● Task item:
Extract verbatim every line from the one containing "green cake: 8 -> 7" to the final line of the records below, inclusive, and exclude all pictures.

[Coordinate-based object records]
━━━━━━━━━━

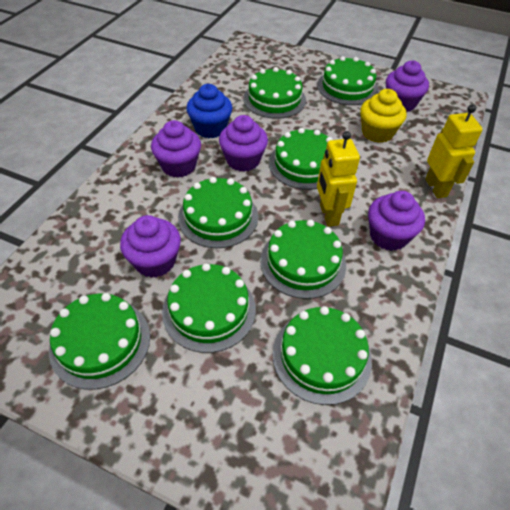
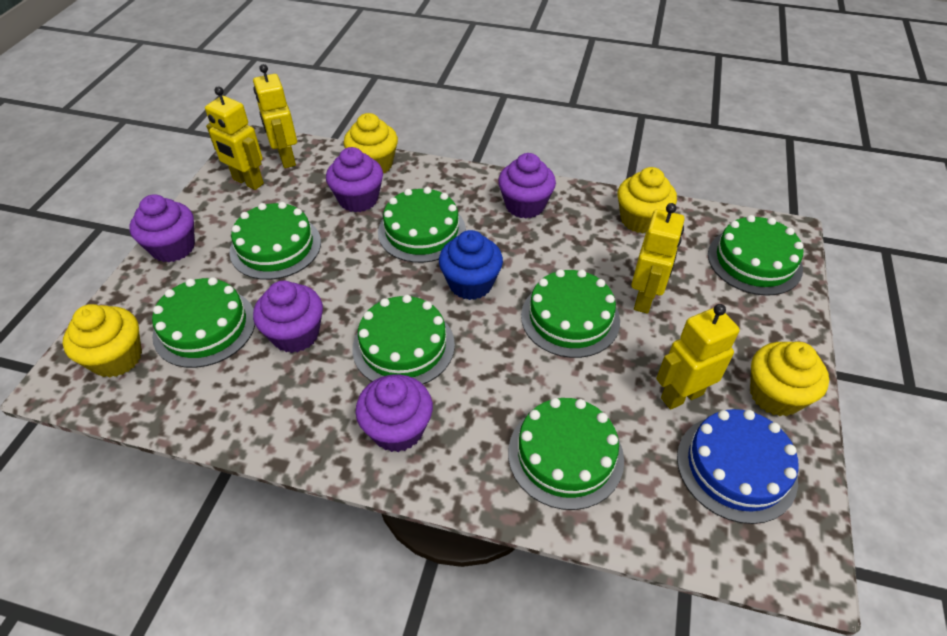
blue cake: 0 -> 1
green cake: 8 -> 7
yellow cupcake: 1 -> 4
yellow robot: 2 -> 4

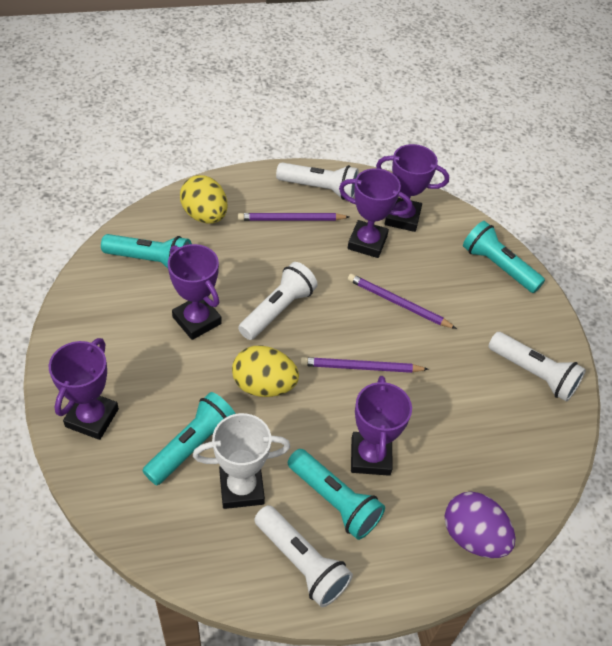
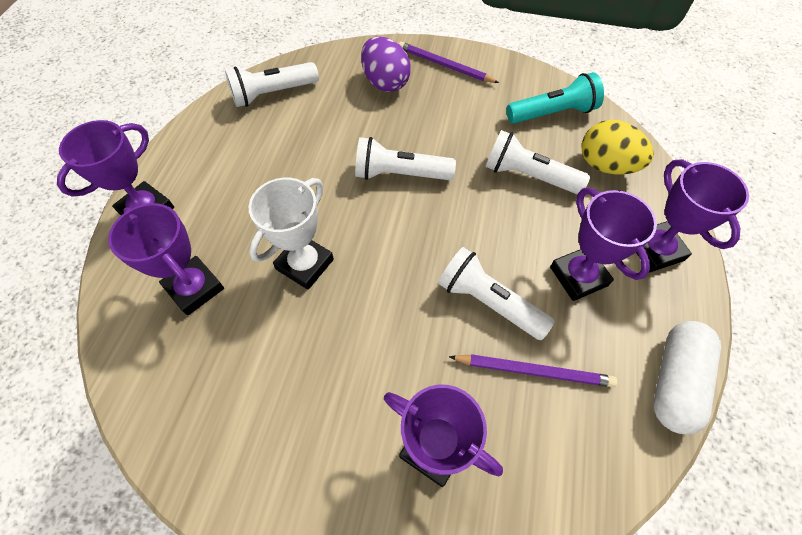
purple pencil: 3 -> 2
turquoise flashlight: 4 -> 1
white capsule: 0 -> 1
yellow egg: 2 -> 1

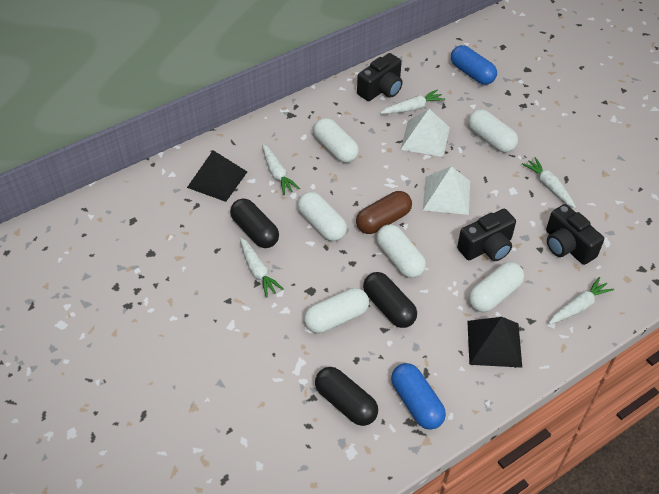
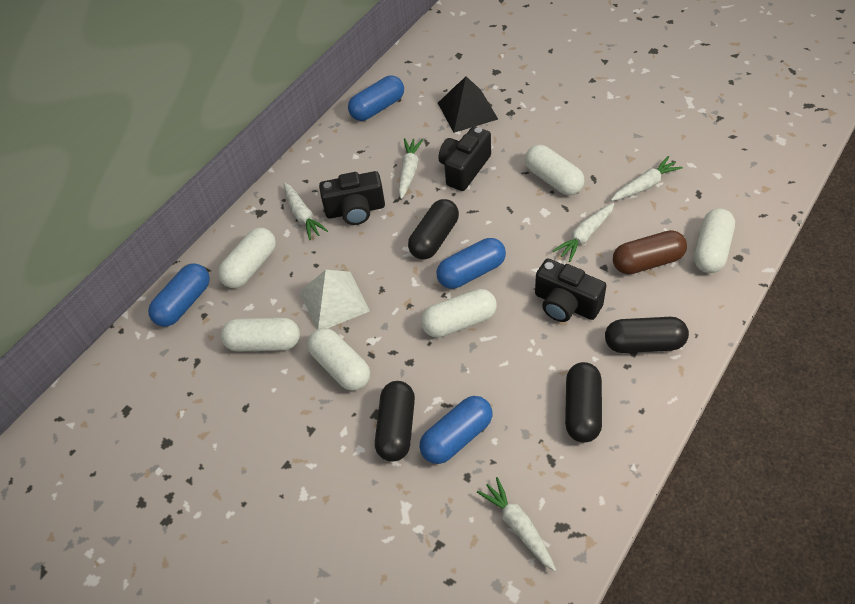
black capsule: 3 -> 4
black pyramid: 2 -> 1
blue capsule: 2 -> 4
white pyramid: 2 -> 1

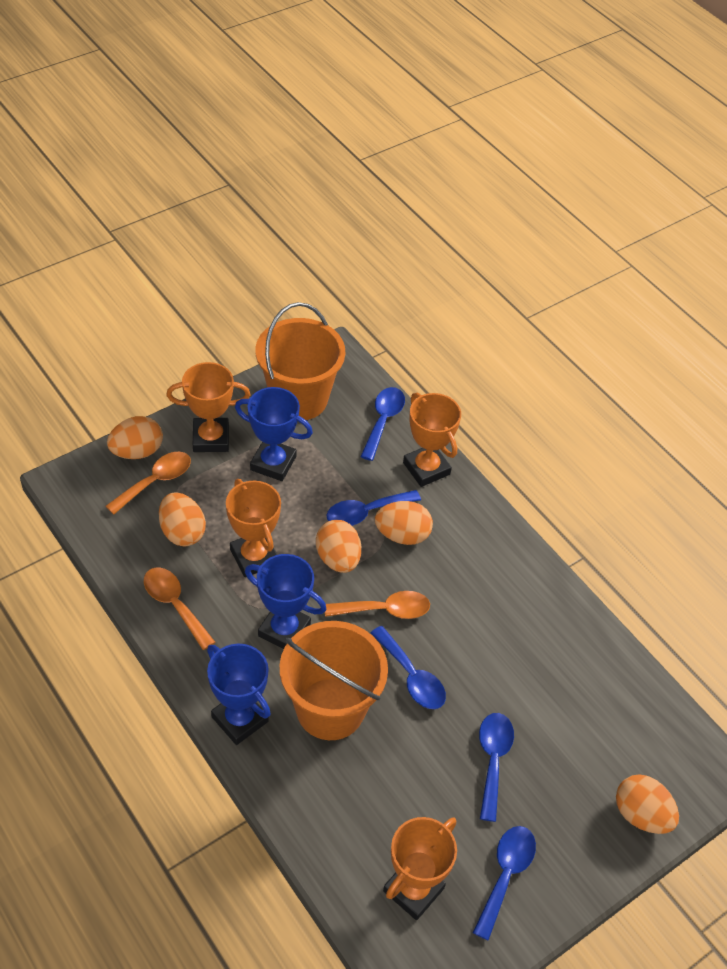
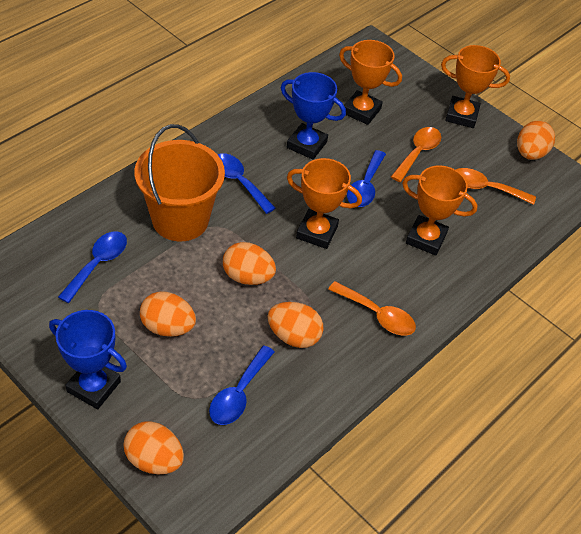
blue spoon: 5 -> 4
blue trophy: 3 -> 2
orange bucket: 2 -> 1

━━━━━━━━━━

● Exercise response:
green cake: 8 -> 7
yellow cupcake: 1 -> 4
yellow robot: 2 -> 4

purple pencil: 3 -> 2
turquoise flashlight: 4 -> 1
white capsule: 0 -> 1
yellow egg: 2 -> 1

black capsule: 3 -> 4
black pyramid: 2 -> 1
blue capsule: 2 -> 4
white pyramid: 2 -> 1

blue spoon: 5 -> 4
blue trophy: 3 -> 2
orange bucket: 2 -> 1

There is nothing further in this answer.